Exercise requirements:
Give back, exactly and with nothing else, the lines running from the one that contains "camera: 170 degrees left, 10 degrees up" to the end of the entries below; do not include pictures.

Segment Open

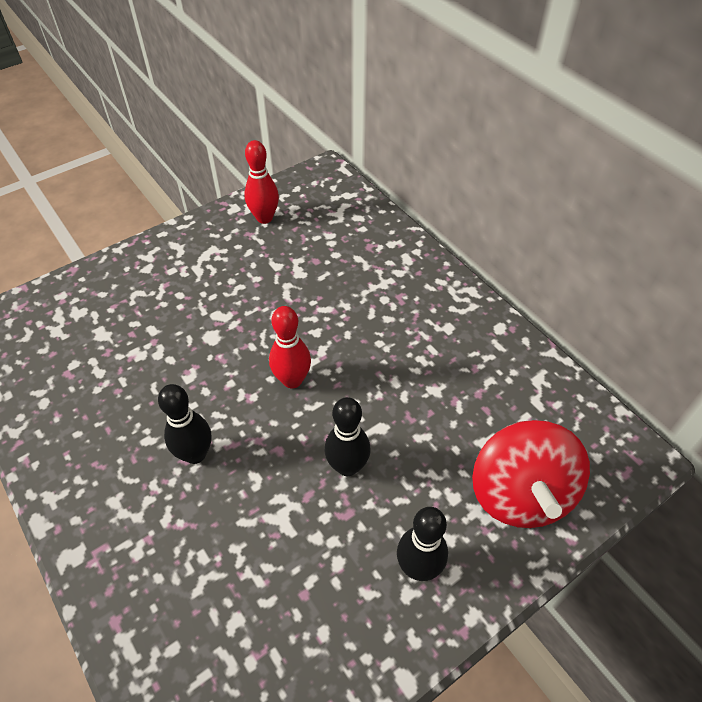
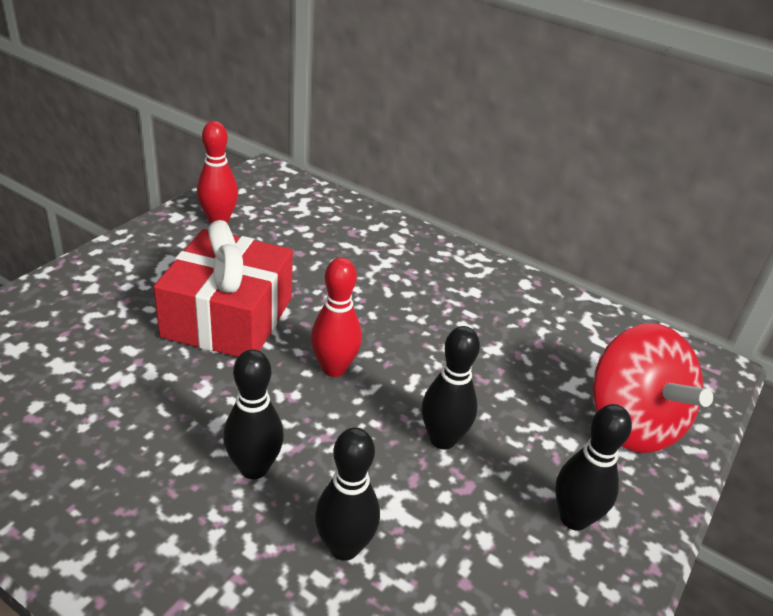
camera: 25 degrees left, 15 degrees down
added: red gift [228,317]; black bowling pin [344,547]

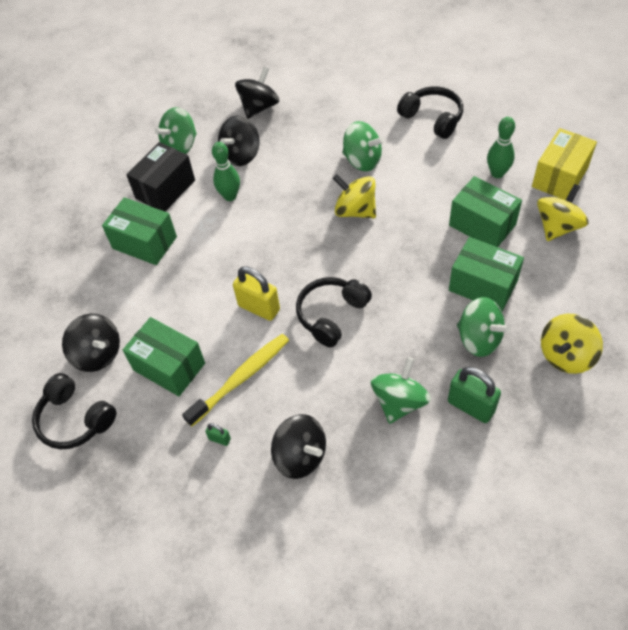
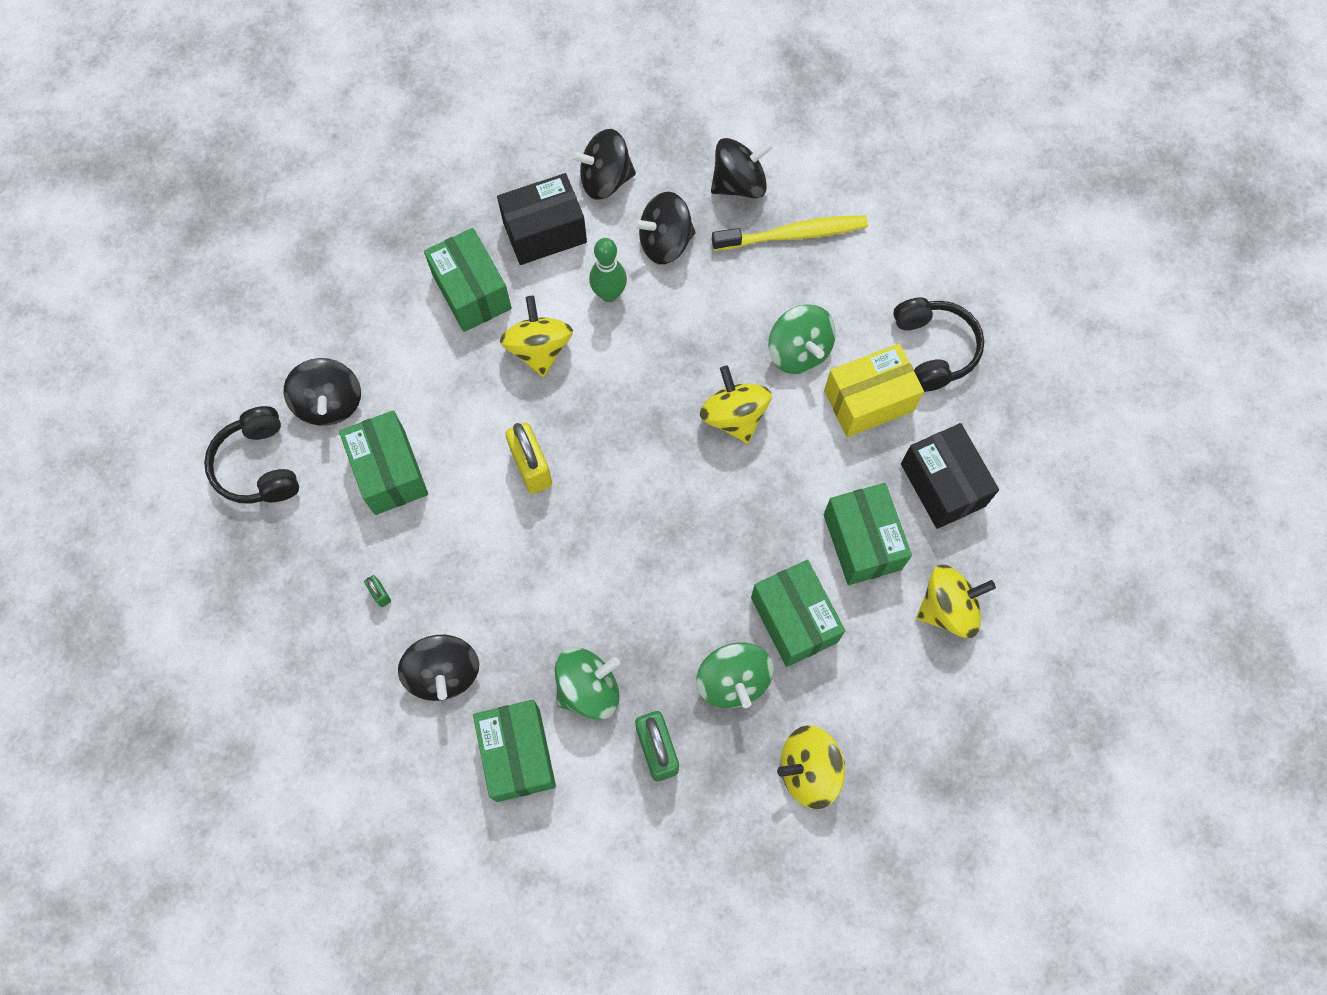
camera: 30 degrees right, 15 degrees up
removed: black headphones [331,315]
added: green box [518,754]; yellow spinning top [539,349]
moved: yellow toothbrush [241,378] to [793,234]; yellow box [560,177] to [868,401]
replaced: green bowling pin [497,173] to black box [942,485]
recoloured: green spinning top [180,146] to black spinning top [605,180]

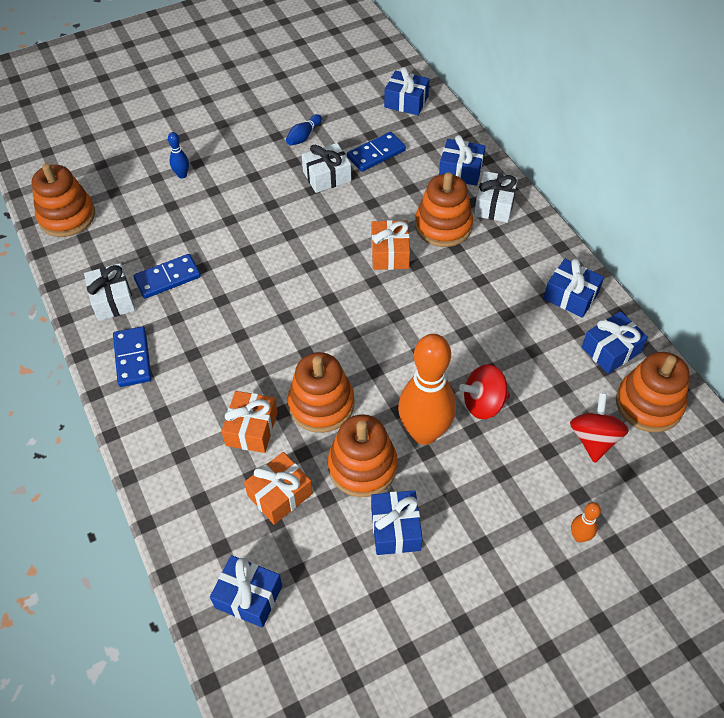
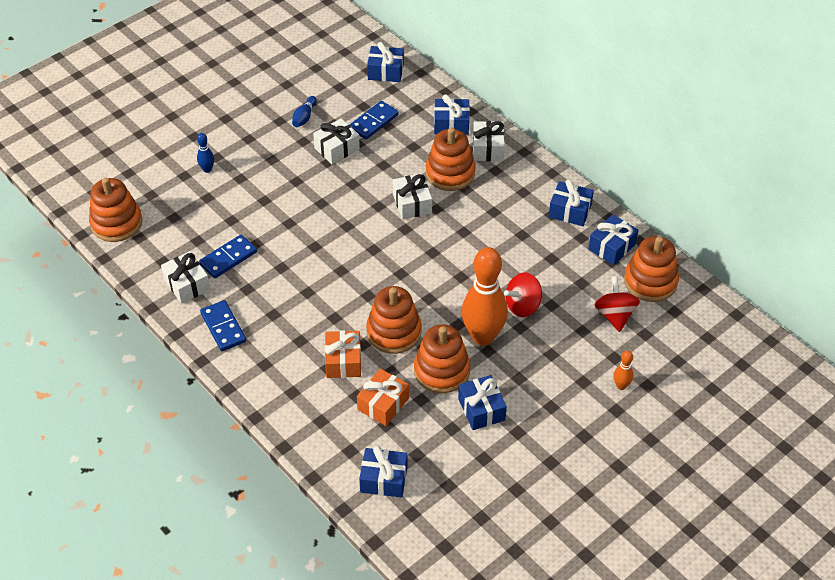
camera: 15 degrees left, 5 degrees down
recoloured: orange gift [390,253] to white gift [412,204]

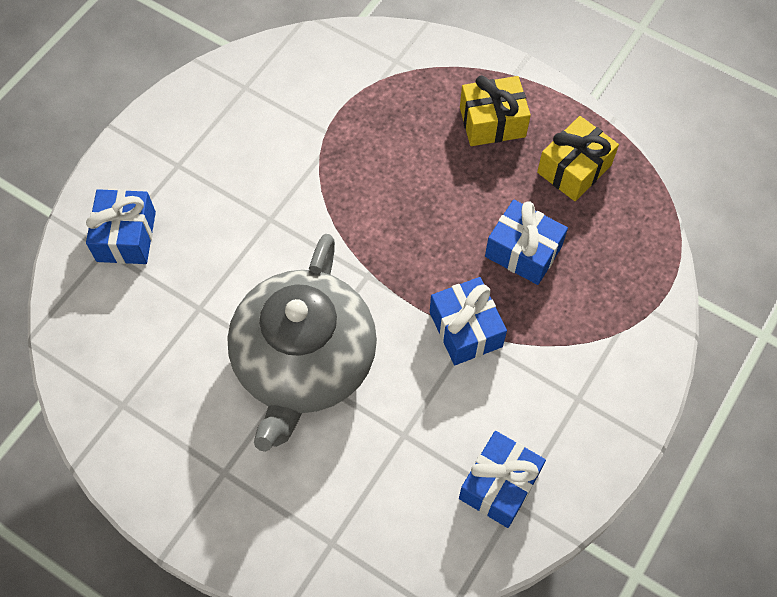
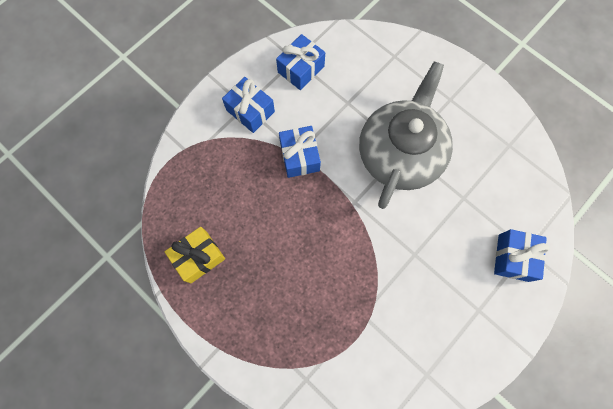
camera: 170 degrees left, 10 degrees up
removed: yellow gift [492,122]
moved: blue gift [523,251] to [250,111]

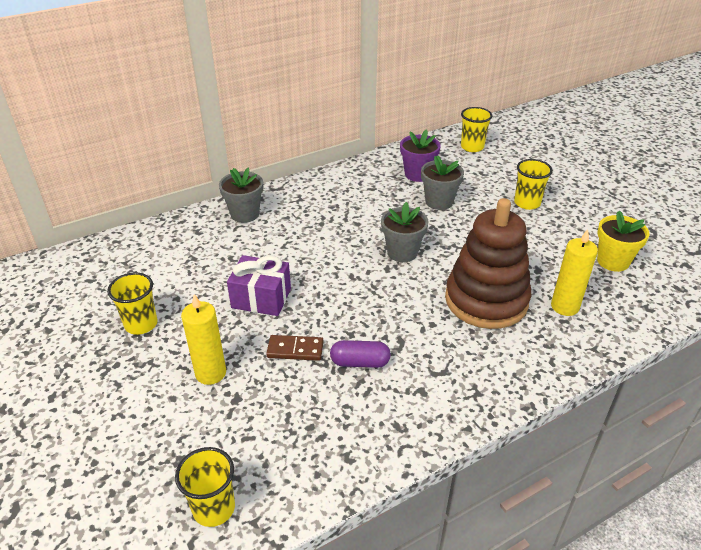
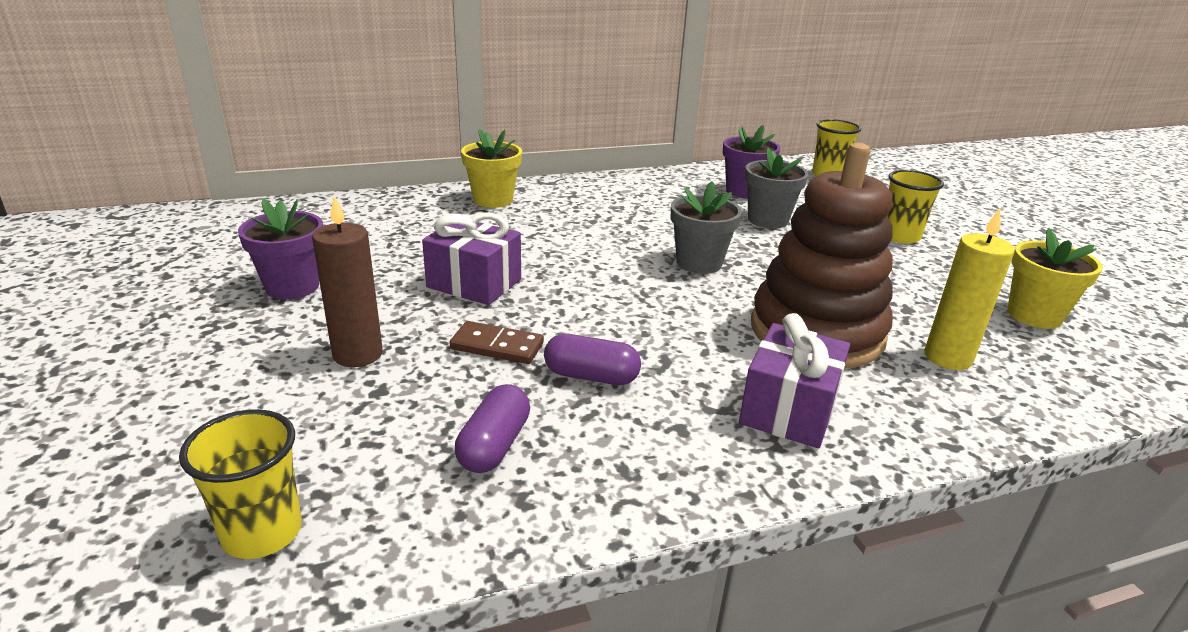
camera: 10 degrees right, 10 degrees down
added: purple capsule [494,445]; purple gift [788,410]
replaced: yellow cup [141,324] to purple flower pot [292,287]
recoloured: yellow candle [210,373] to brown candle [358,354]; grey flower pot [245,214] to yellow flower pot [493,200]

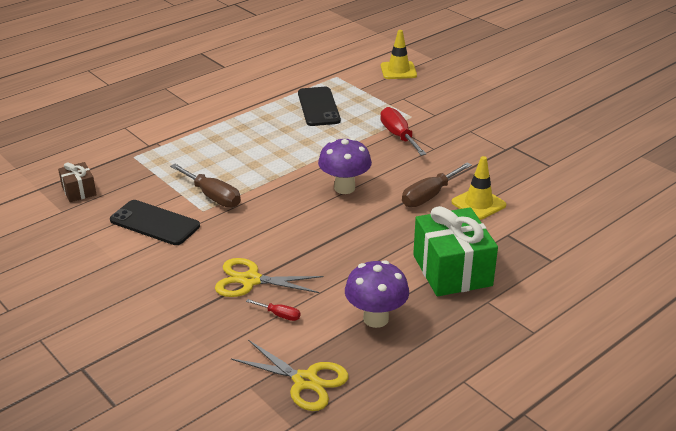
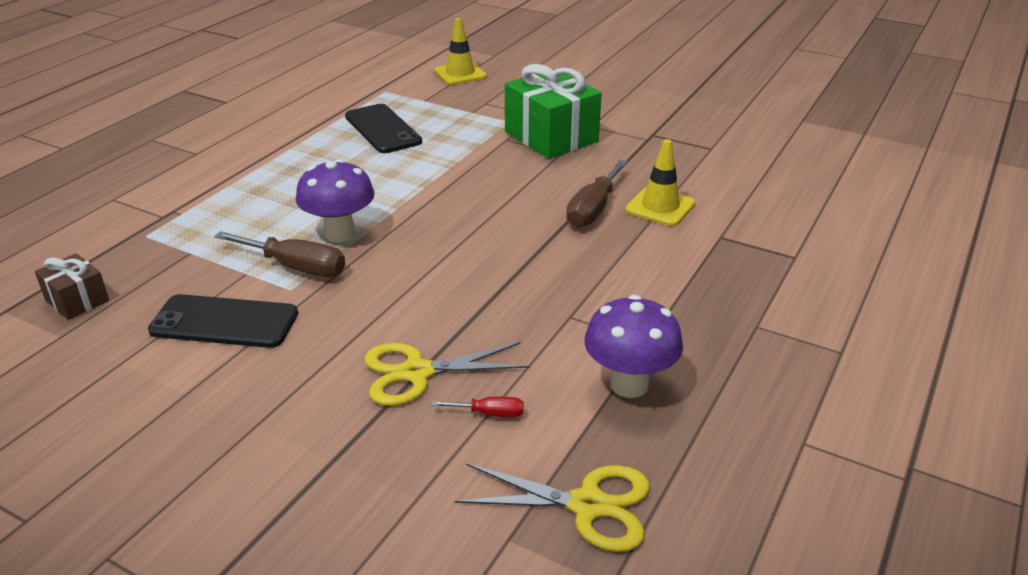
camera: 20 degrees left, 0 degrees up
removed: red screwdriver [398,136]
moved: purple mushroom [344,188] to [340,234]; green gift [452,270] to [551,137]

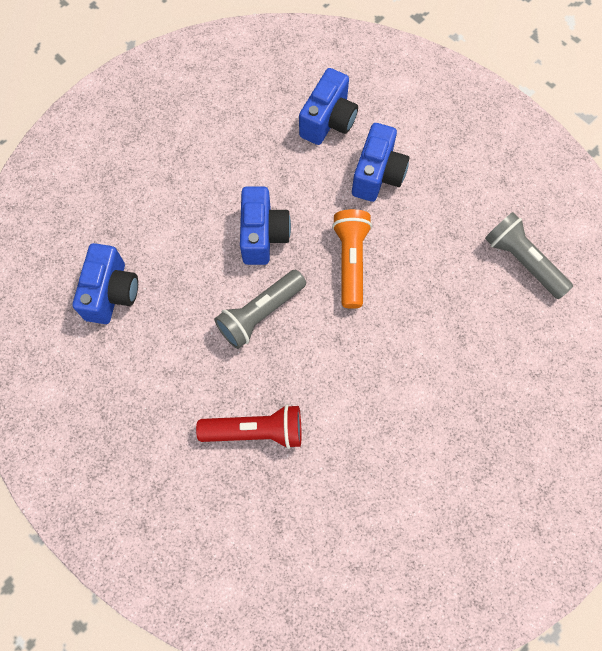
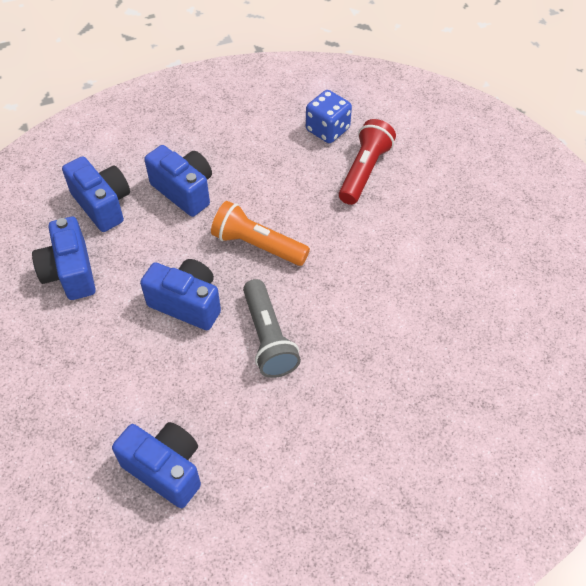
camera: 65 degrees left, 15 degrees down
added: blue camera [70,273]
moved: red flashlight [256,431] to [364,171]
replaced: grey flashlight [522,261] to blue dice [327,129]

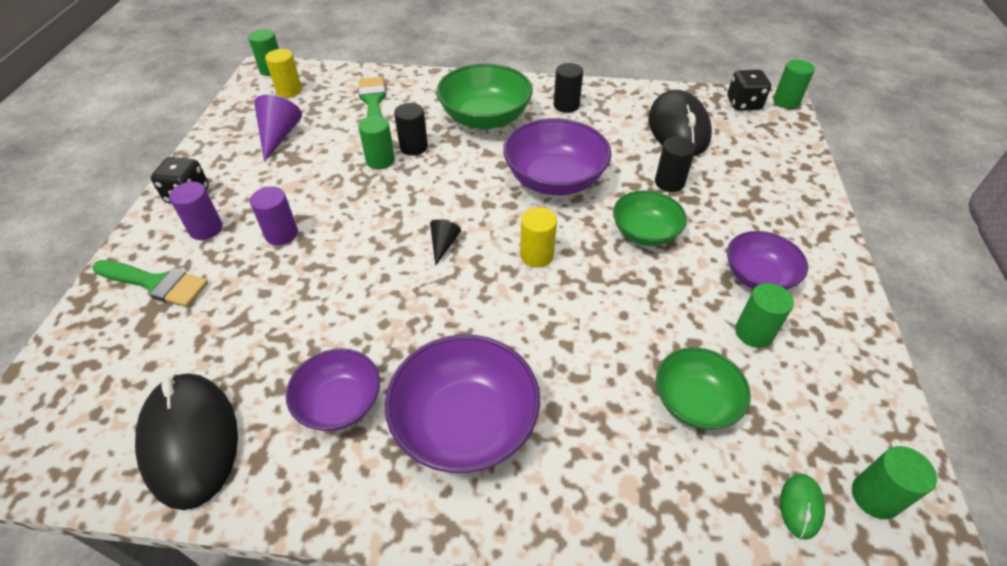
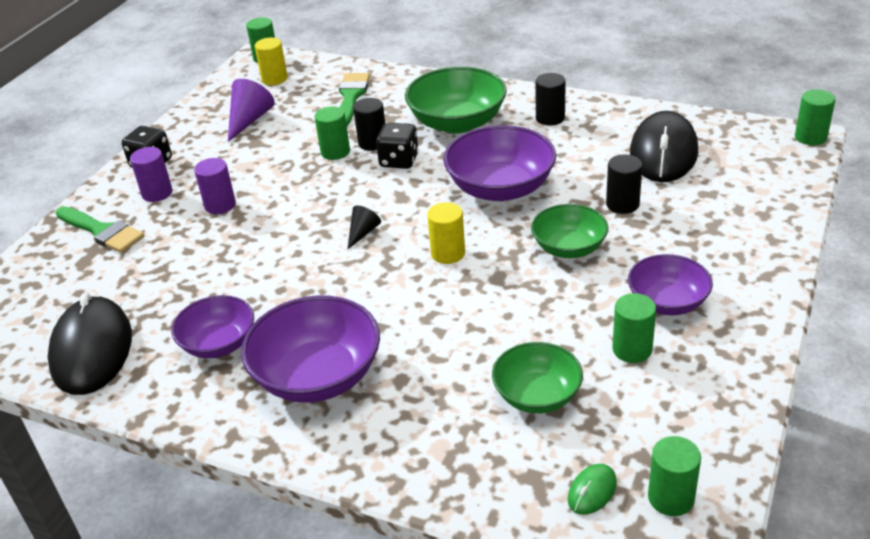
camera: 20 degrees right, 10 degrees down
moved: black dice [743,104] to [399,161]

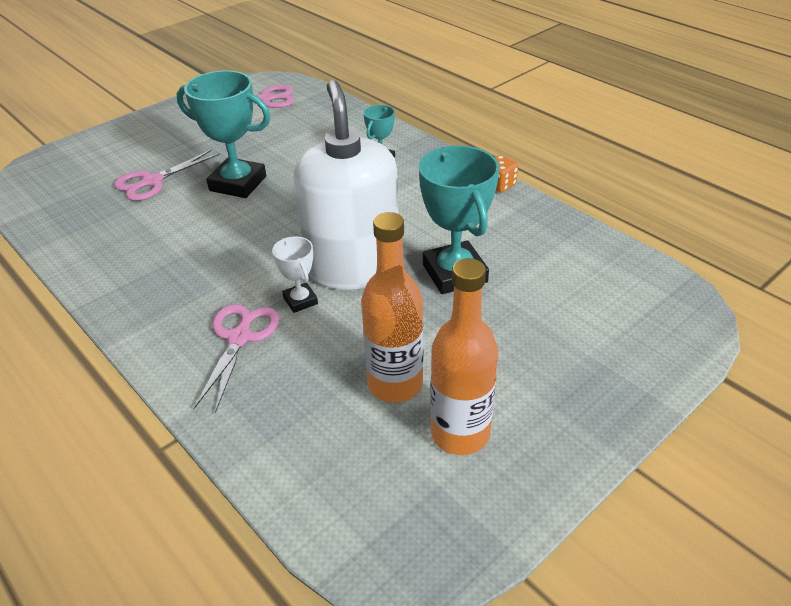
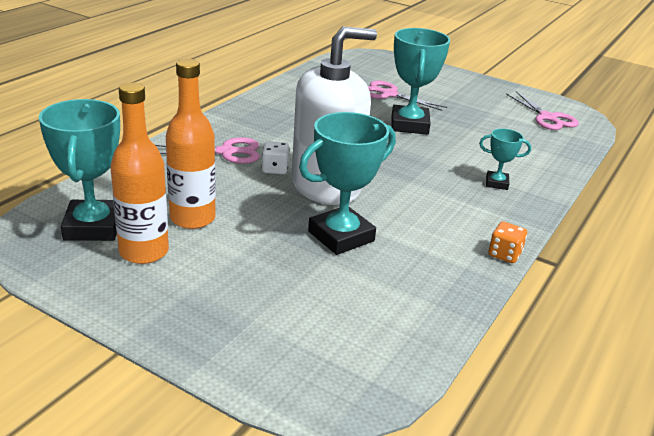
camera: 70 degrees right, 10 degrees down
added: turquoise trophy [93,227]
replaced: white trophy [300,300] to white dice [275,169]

Segment Closed

Exercise output:
camera: 170 degrees left, 10 degrees up
removed: yellow gift [492,122]
moved: blue gift [523,251] to [250,111]

camera: 10 degrees right, 10 degrees down
added: purple capsule [494,445]; purple gift [788,410]
replaced: yellow cup [141,324] to purple flower pot [292,287]
recoloured: yellow candle [210,373] to brown candle [358,354]; grey flower pot [245,214] to yellow flower pot [493,200]

camera: 20 degrees left, 0 degrees up
removed: red screwdriver [398,136]
moved: purple mushroom [344,188] to [340,234]; green gift [452,270] to [551,137]

camera: 65 degrees left, 15 degrees down
added: blue camera [70,273]
moved: red flashlight [256,431] to [364,171]
replaced: grey flashlight [522,261] to blue dice [327,129]

camera: 20 degrees right, 10 degrees down
moved: black dice [743,104] to [399,161]

camera: 70 degrees right, 10 degrees down
added: turquoise trophy [93,227]
replaced: white trophy [300,300] to white dice [275,169]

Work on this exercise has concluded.